- Task prompt:
For the entries below, the result should be an exact transcription of the lines from the one with "STEPPER1 pin IN4: D10 -> D4" up to and including the one with "STEPPER1 pin IN3: A5 -> D5", and only those.

- Excerpted records:
━━━━━━━━━━━━━━━━

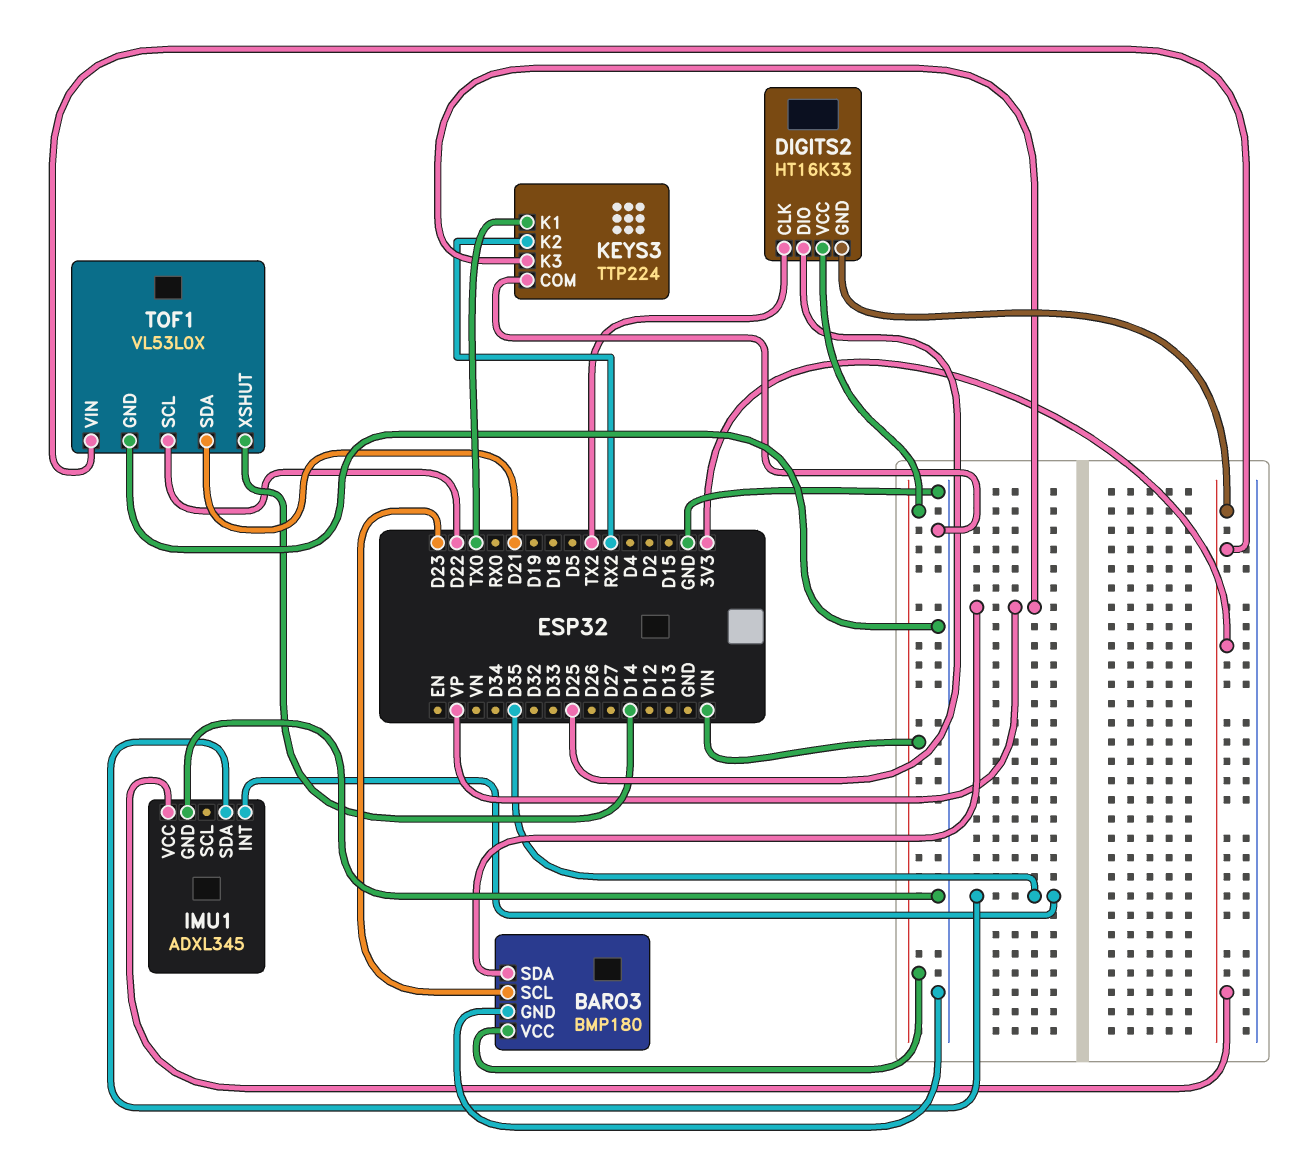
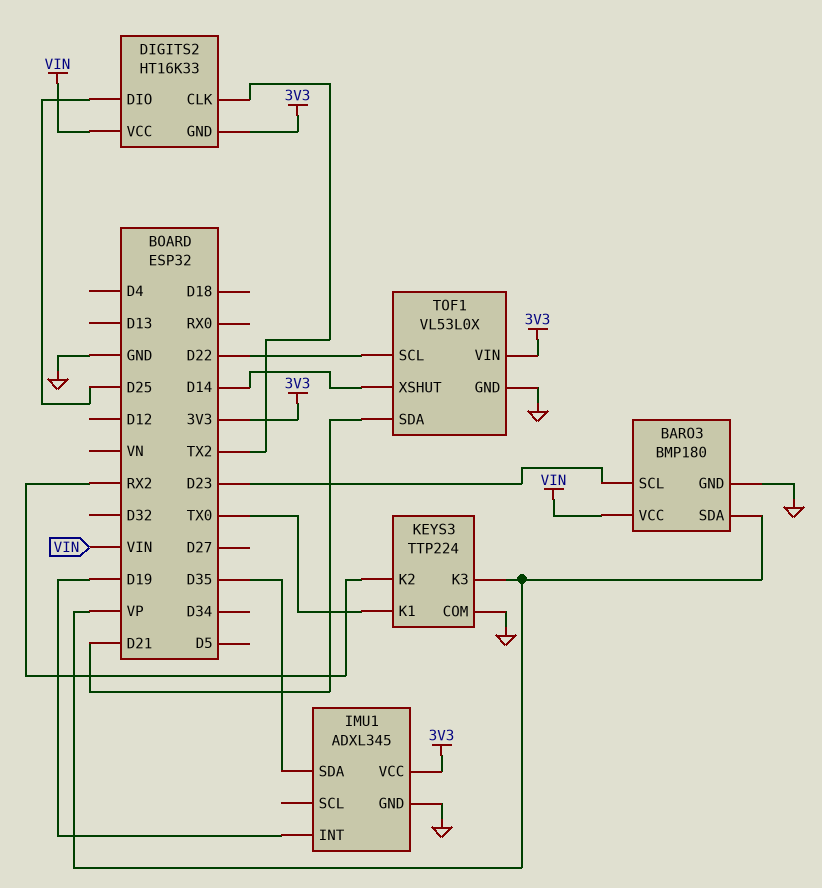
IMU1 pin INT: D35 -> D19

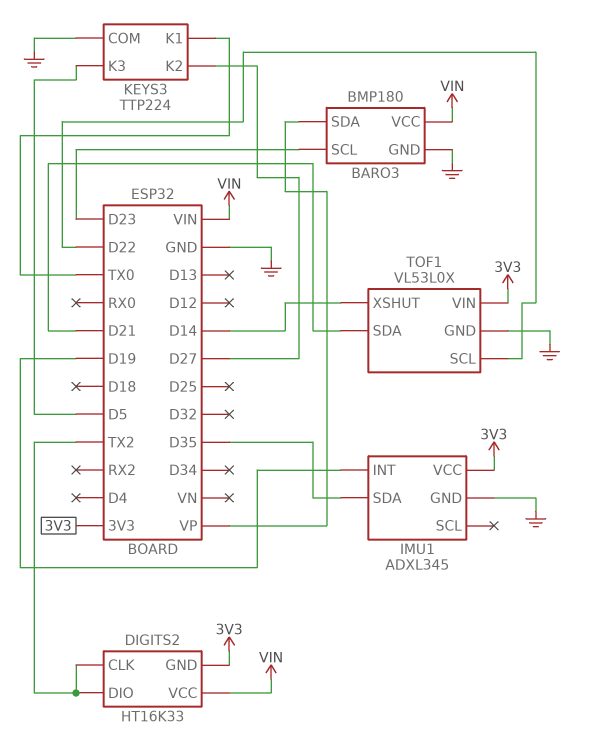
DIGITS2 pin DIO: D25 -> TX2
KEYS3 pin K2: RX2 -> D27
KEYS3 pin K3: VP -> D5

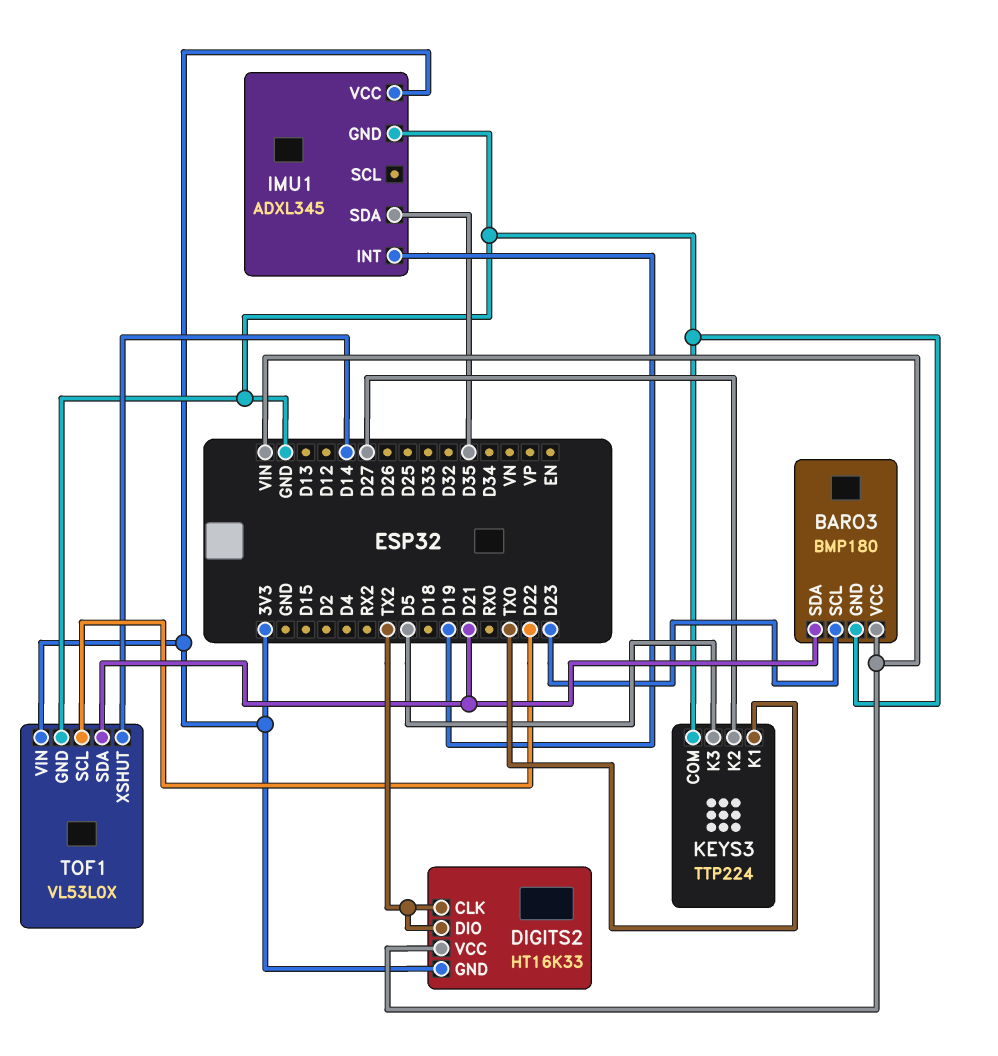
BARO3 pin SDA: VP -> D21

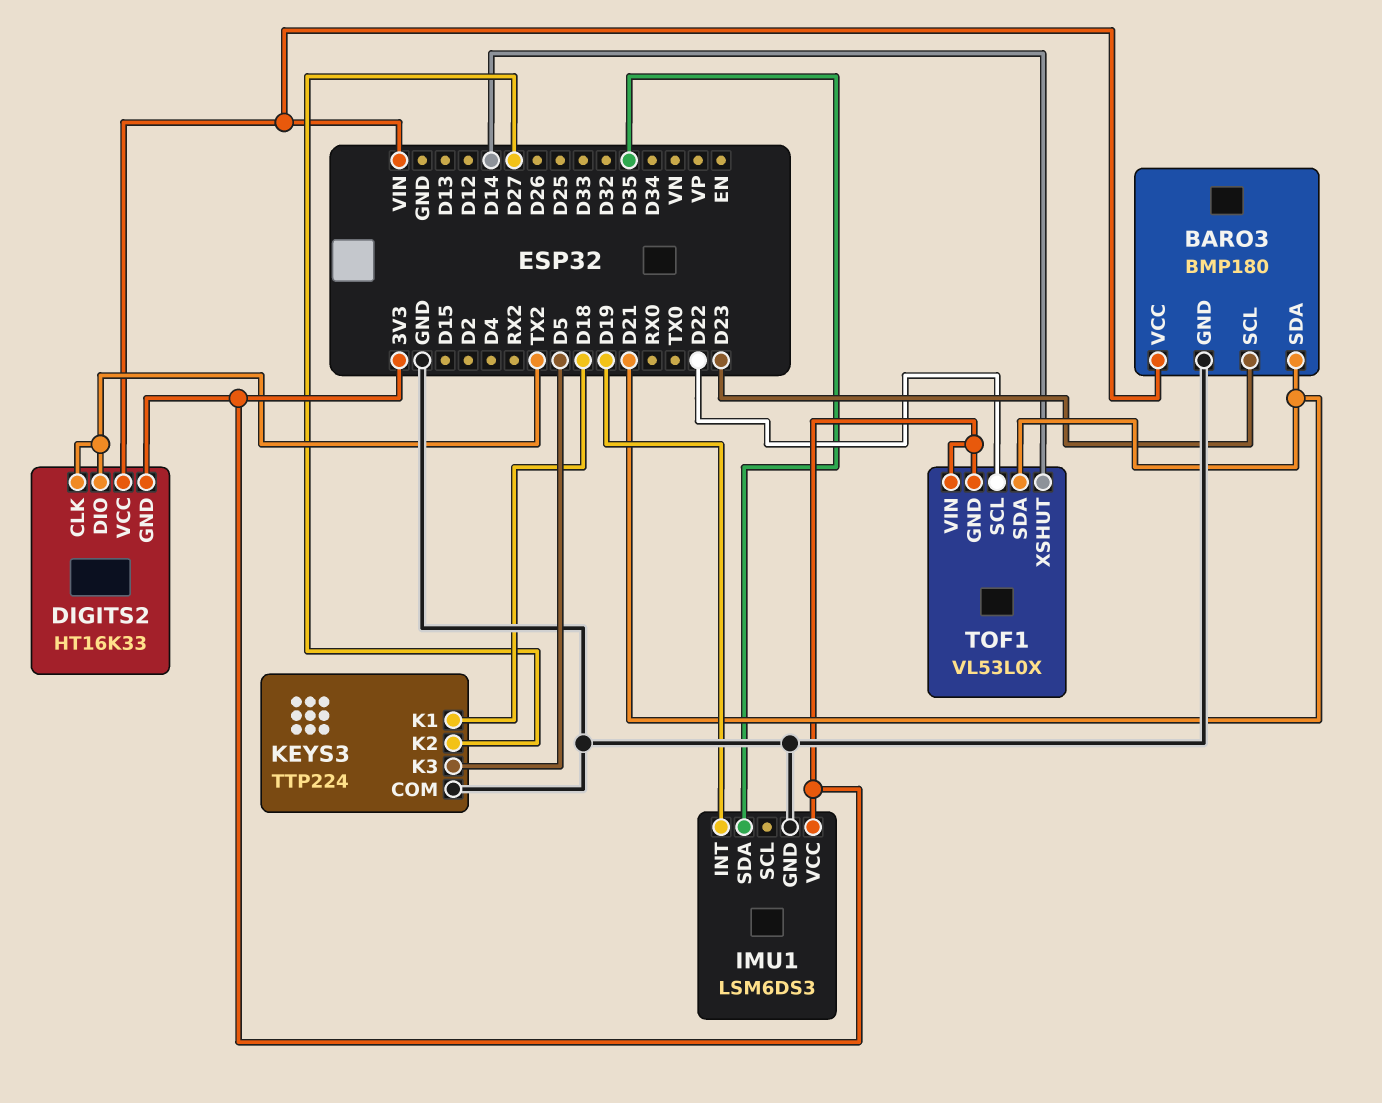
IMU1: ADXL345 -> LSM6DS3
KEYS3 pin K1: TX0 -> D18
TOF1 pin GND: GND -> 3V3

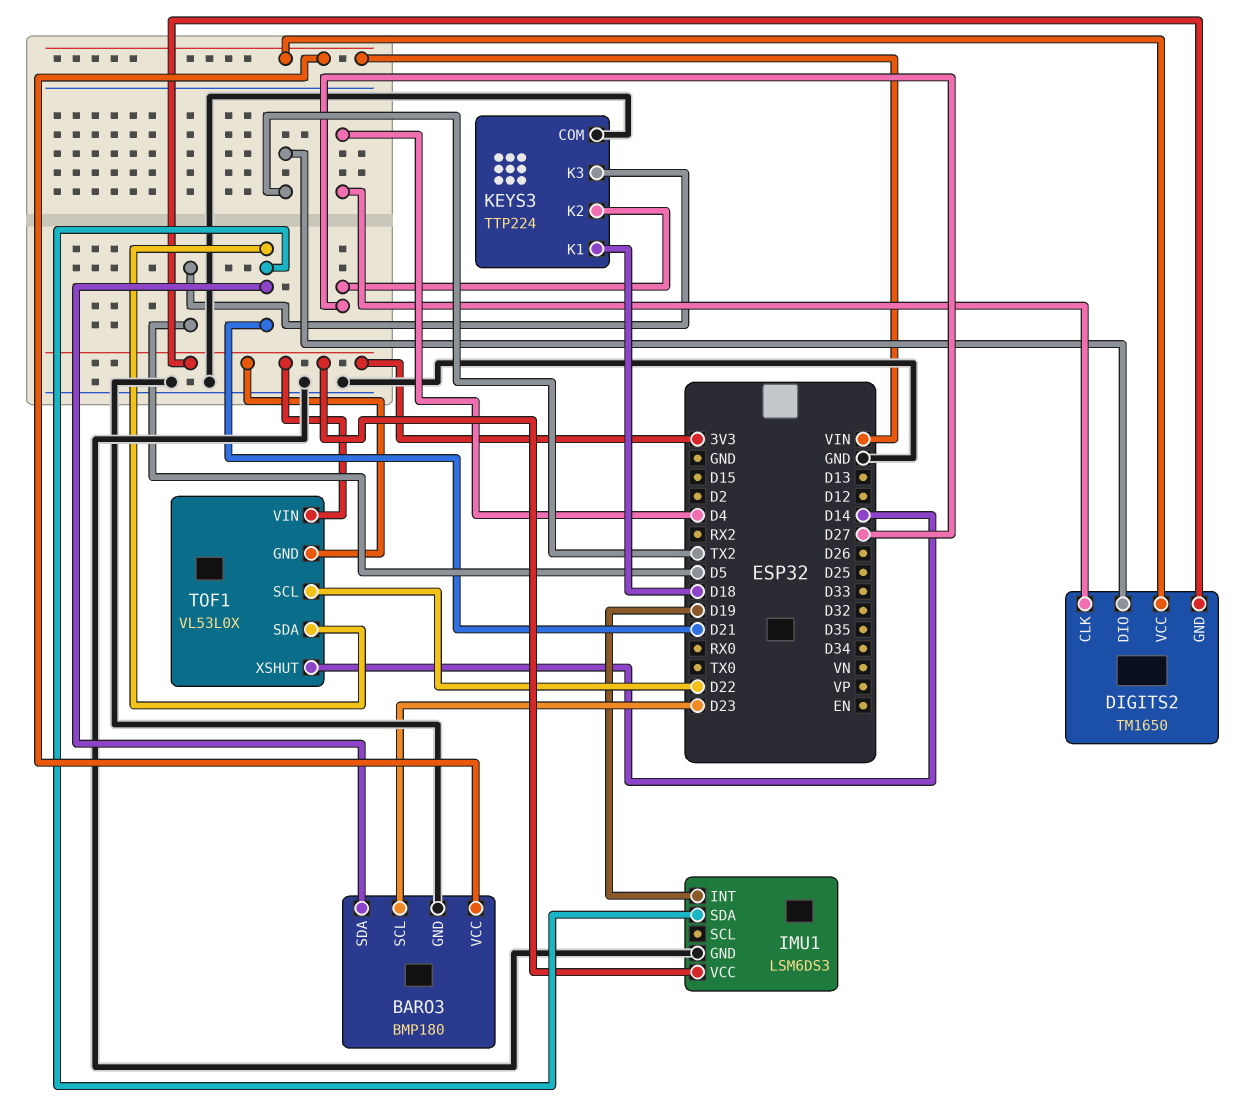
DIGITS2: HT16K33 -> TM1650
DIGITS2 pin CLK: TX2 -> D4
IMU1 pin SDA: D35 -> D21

━━━━━━━━━━━━━━━━

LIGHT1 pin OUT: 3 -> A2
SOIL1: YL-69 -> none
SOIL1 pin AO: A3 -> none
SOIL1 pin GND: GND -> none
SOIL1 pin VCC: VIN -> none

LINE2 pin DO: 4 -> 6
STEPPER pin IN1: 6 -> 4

━━━━━━━━━━━━━━━━

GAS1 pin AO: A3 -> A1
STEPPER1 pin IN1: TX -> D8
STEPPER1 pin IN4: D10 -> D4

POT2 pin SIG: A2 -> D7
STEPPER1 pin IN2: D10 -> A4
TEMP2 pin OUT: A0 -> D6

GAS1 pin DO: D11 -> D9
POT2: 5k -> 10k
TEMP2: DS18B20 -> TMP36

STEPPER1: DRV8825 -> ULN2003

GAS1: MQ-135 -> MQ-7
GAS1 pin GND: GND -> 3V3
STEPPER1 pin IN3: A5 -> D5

━━━━━━━━━━━━━━━━

- Response to the task:
STEPPER1 pin IN4: D10 -> D4

POT2 pin SIG: A2 -> D7
STEPPER1 pin IN2: D10 -> A4
TEMP2 pin OUT: A0 -> D6

GAS1 pin DO: D11 -> D9
POT2: 5k -> 10k
TEMP2: DS18B20 -> TMP36

STEPPER1: DRV8825 -> ULN2003

GAS1: MQ-135 -> MQ-7
GAS1 pin GND: GND -> 3V3
STEPPER1 pin IN3: A5 -> D5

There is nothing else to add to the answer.